• [Extracted information]:
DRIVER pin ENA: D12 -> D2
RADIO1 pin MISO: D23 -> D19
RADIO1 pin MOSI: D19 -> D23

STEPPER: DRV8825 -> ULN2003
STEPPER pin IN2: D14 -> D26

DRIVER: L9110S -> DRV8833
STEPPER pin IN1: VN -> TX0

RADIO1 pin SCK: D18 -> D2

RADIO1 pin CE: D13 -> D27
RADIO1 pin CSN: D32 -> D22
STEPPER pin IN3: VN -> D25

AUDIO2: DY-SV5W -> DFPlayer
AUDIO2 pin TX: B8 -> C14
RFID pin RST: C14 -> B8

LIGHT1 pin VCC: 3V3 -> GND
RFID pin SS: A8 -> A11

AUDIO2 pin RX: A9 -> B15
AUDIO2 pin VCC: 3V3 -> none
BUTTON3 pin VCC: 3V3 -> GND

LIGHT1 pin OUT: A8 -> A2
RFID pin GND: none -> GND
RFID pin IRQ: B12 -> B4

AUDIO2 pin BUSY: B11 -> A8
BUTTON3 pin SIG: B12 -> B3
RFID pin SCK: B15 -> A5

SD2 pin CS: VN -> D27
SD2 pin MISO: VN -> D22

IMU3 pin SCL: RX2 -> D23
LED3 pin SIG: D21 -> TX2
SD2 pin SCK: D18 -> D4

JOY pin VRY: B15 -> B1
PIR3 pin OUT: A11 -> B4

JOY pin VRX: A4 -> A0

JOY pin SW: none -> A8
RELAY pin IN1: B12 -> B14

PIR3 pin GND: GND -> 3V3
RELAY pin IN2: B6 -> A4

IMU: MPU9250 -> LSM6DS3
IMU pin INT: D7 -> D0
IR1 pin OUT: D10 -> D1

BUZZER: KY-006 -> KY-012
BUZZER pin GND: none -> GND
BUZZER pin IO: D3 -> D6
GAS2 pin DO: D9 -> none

• [Exercise directions]: Look above for the line that contains "RADIO1 pin SCK: D18 -> D2". That line and every line after it through the end of the data must be written out exactly, with nothing else.

• [Exercise result]:
RADIO1 pin SCK: D18 -> D2

RADIO1 pin CE: D13 -> D27
RADIO1 pin CSN: D32 -> D22
STEPPER pin IN3: VN -> D25

AUDIO2: DY-SV5W -> DFPlayer
AUDIO2 pin TX: B8 -> C14
RFID pin RST: C14 -> B8

LIGHT1 pin VCC: 3V3 -> GND
RFID pin SS: A8 -> A11

AUDIO2 pin RX: A9 -> B15
AUDIO2 pin VCC: 3V3 -> none
BUTTON3 pin VCC: 3V3 -> GND

LIGHT1 pin OUT: A8 -> A2
RFID pin GND: none -> GND
RFID pin IRQ: B12 -> B4

AUDIO2 pin BUSY: B11 -> A8
BUTTON3 pin SIG: B12 -> B3
RFID pin SCK: B15 -> A5

SD2 pin CS: VN -> D27
SD2 pin MISO: VN -> D22

IMU3 pin SCL: RX2 -> D23
LED3 pin SIG: D21 -> TX2
SD2 pin SCK: D18 -> D4

JOY pin VRY: B15 -> B1
PIR3 pin OUT: A11 -> B4

JOY pin VRX: A4 -> A0

JOY pin SW: none -> A8
RELAY pin IN1: B12 -> B14

PIR3 pin GND: GND -> 3V3
RELAY pin IN2: B6 -> A4

IMU: MPU9250 -> LSM6DS3
IMU pin INT: D7 -> D0
IR1 pin OUT: D10 -> D1

BUZZER: KY-006 -> KY-012
BUZZER pin GND: none -> GND
BUZZER pin IO: D3 -> D6
GAS2 pin DO: D9 -> none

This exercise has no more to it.